#### How to complete this task:
Return each record verbatim, images excluded.

#### Extracted information:

*** Begin section ***

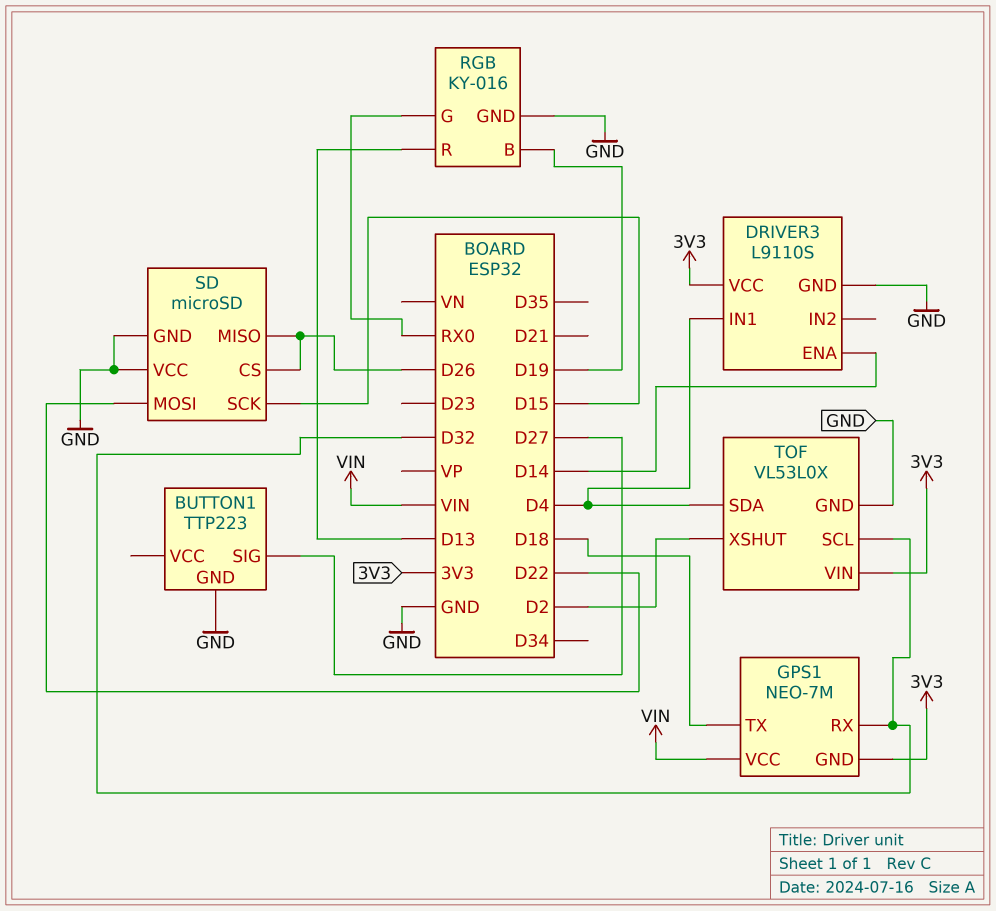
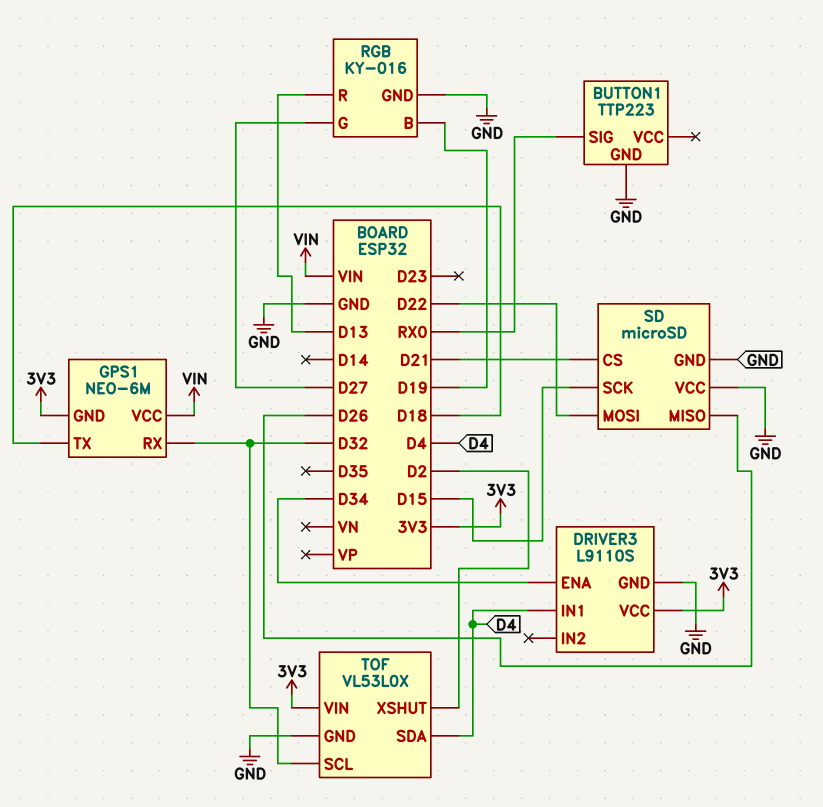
BUTTON1 pin SIG: D27 -> RX0
DRIVER3 pin ENA: D14 -> D34
GPS1: NEO-7M -> NEO-6M
RGB pin G: RX0 -> D27
SD pin CS: D26 -> D21

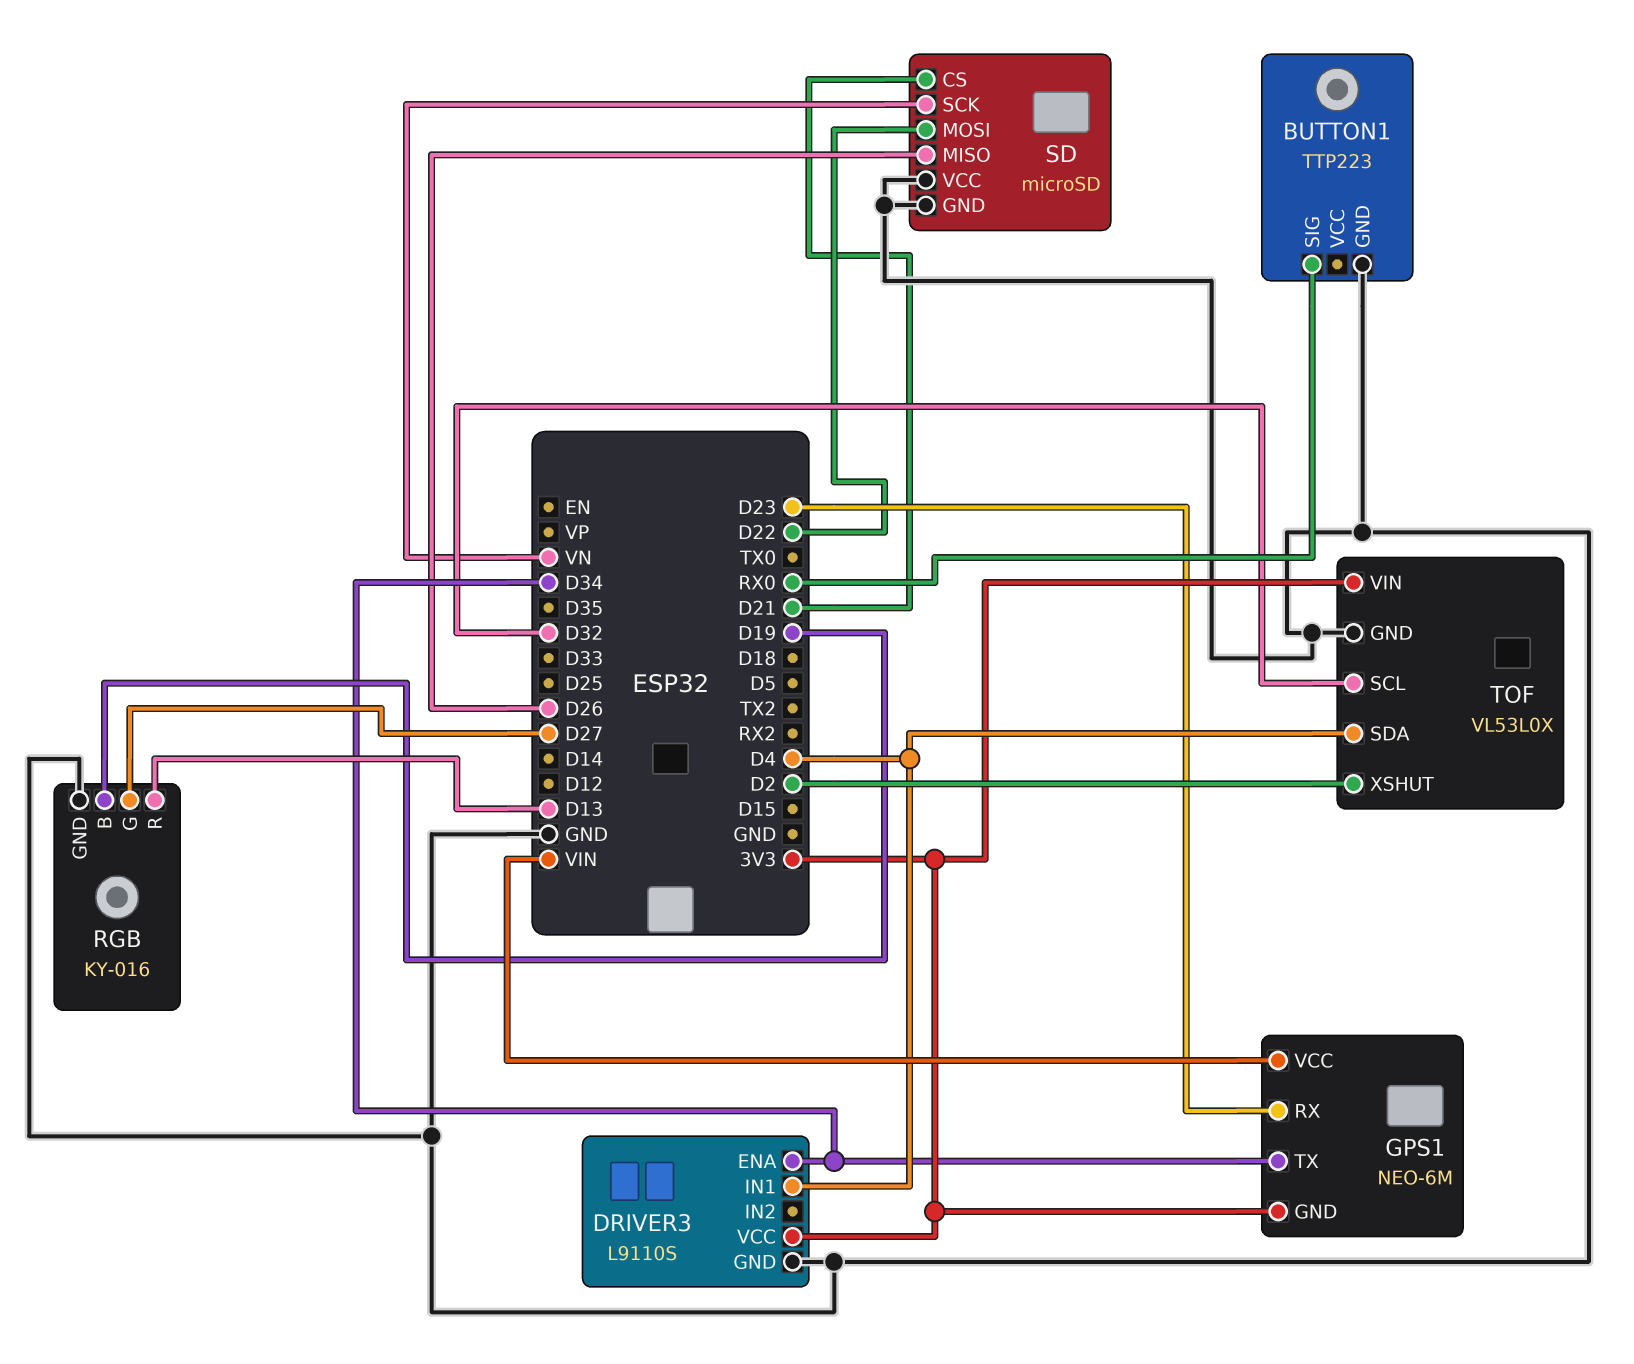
GPS1 pin RX: D32 -> D23
GPS1 pin TX: D18 -> D34
SD pin SCK: D15 -> VN

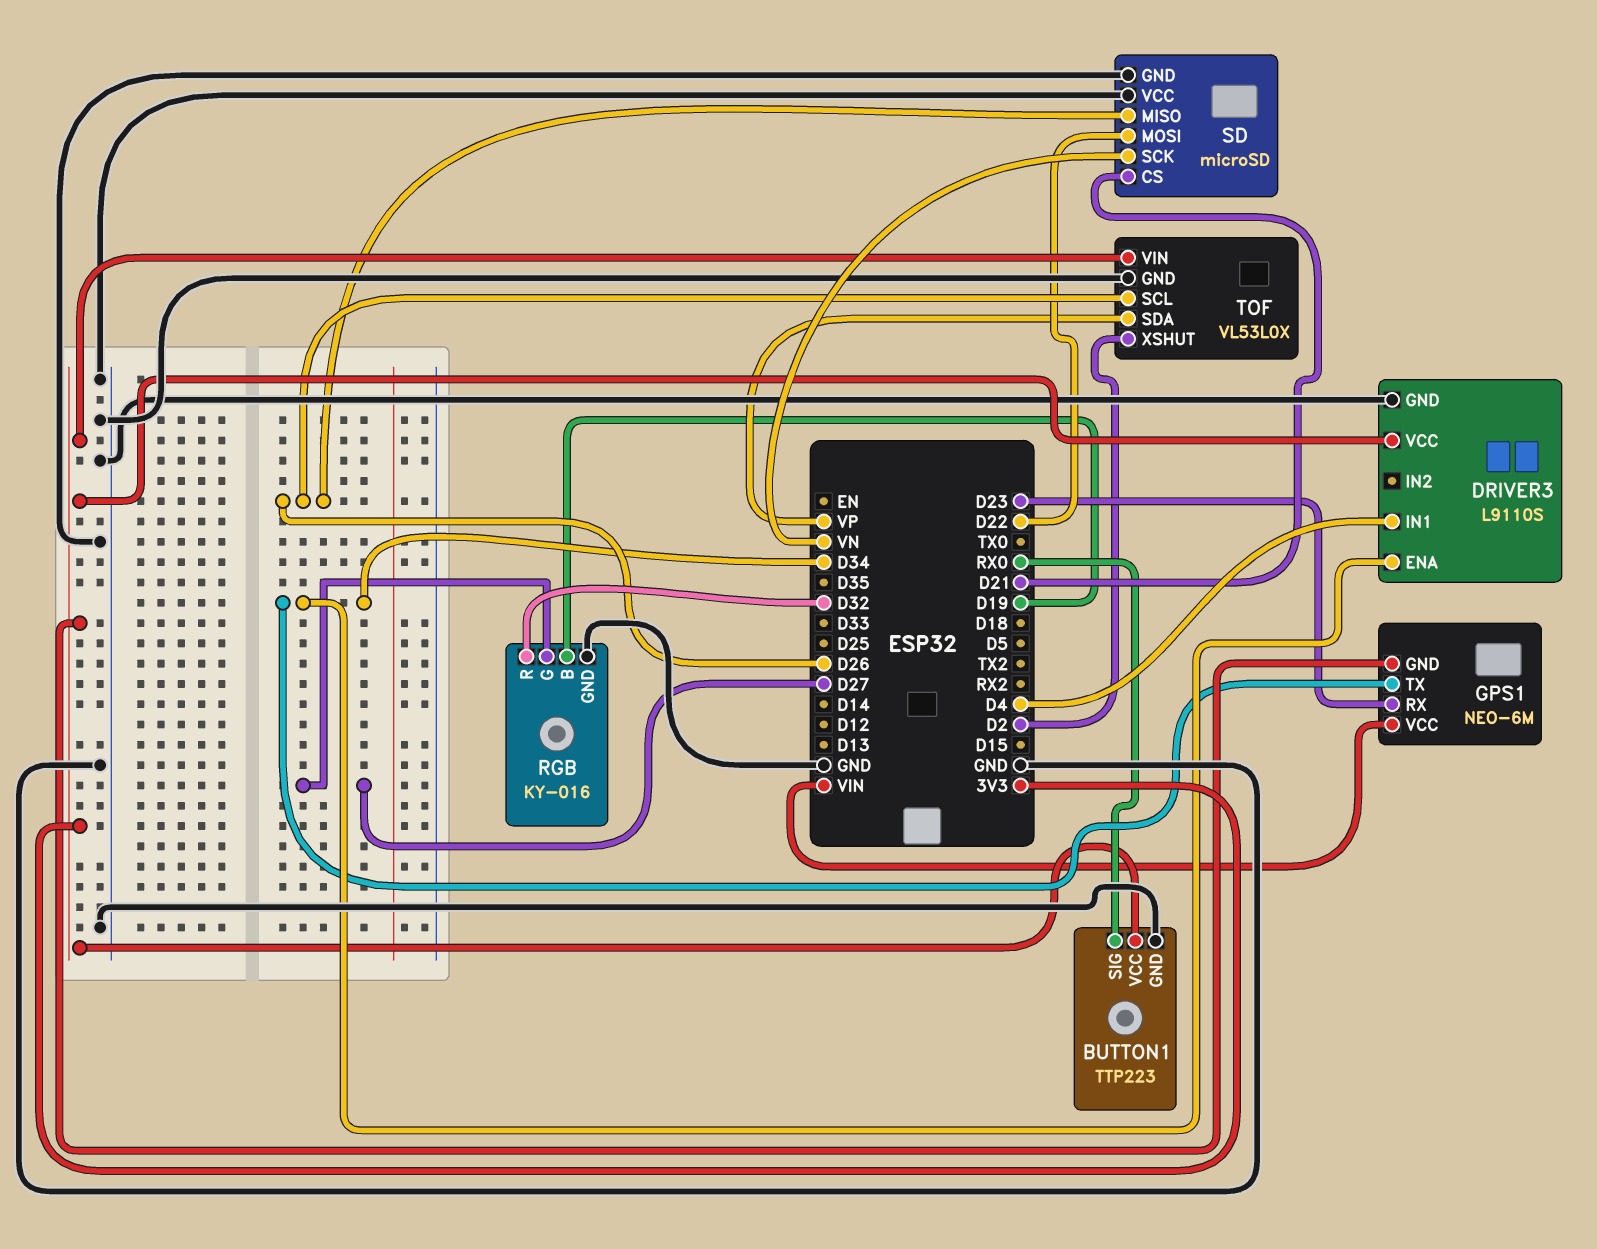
BUTTON1 pin VCC: none -> 3V3
RGB pin R: D13 -> D32
TOF pin SCL: D32 -> D26
TOF pin SDA: D4 -> VP

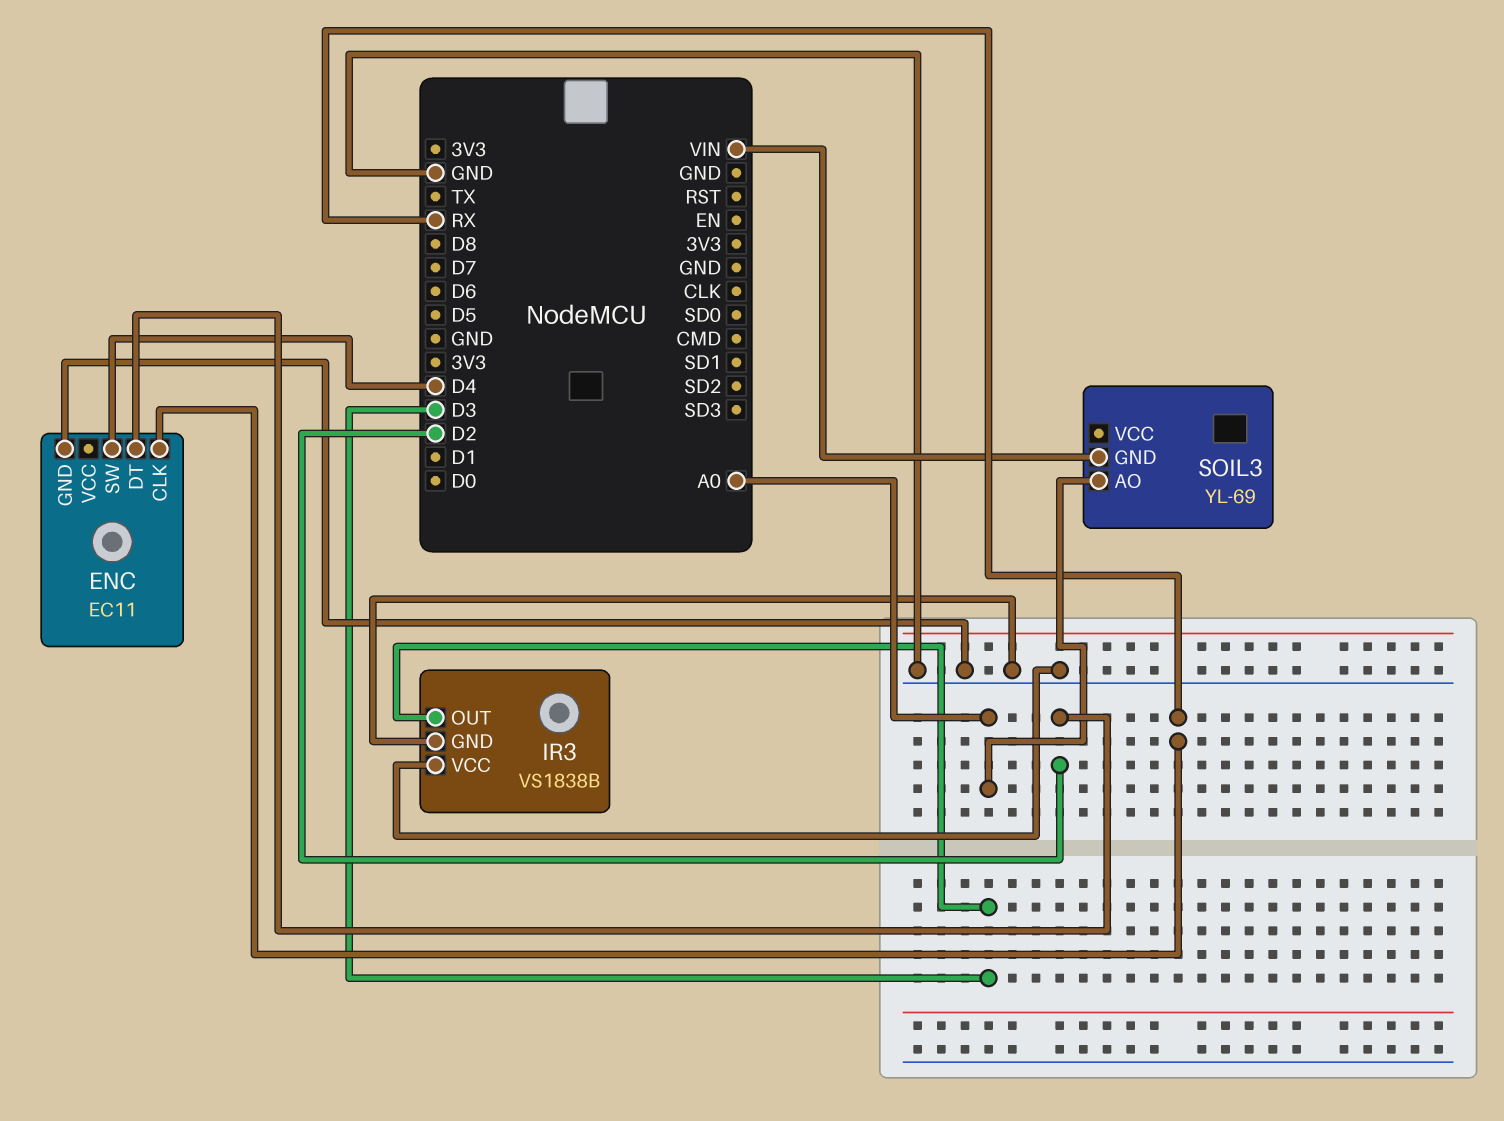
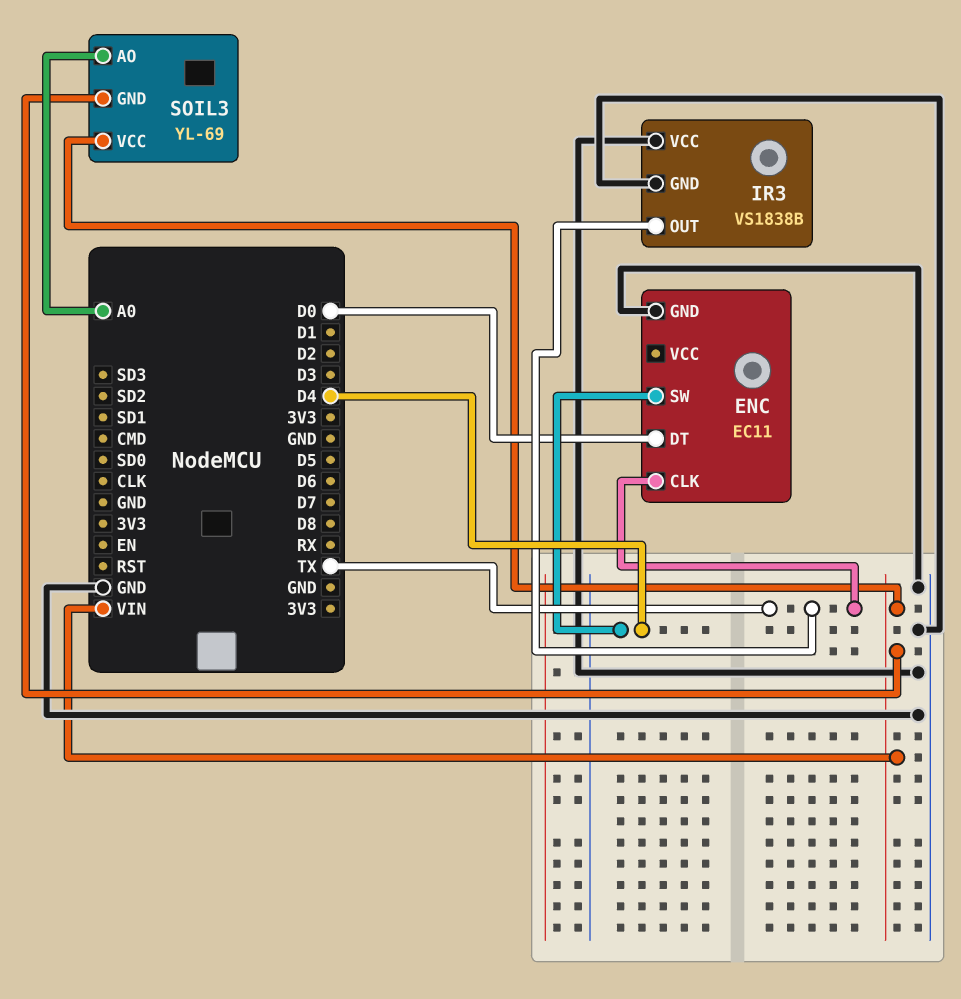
ENC pin CLK: RX -> TX
ENC pin DT: D2 -> D0
IR3 pin OUT: D3 -> TX
SOIL3 pin VCC: none -> VIN

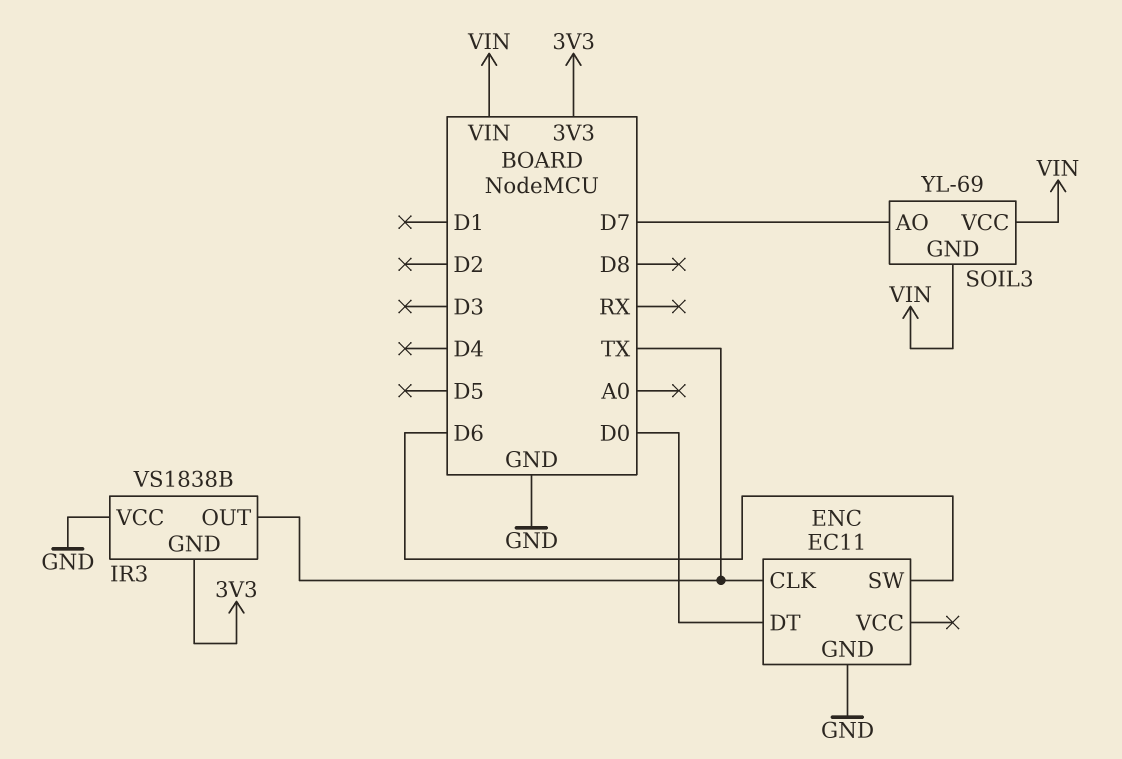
ENC pin SW: D4 -> D6
IR3 pin GND: GND -> 3V3
SOIL3 pin AO: A0 -> D7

*** End section ***

#### Exercise solution:
BUTTON1 pin SIG: D27 -> RX0
DRIVER3 pin ENA: D14 -> D34
GPS1: NEO-7M -> NEO-6M
RGB pin G: RX0 -> D27
SD pin CS: D26 -> D21

GPS1 pin RX: D32 -> D23
GPS1 pin TX: D18 -> D34
SD pin SCK: D15 -> VN

BUTTON1 pin VCC: none -> 3V3
RGB pin R: D13 -> D32
TOF pin SCL: D32 -> D26
TOF pin SDA: D4 -> VP

ENC pin CLK: RX -> TX
ENC pin DT: D2 -> D0
IR3 pin OUT: D3 -> TX
SOIL3 pin VCC: none -> VIN

ENC pin SW: D4 -> D6
IR3 pin GND: GND -> 3V3
SOIL3 pin AO: A0 -> D7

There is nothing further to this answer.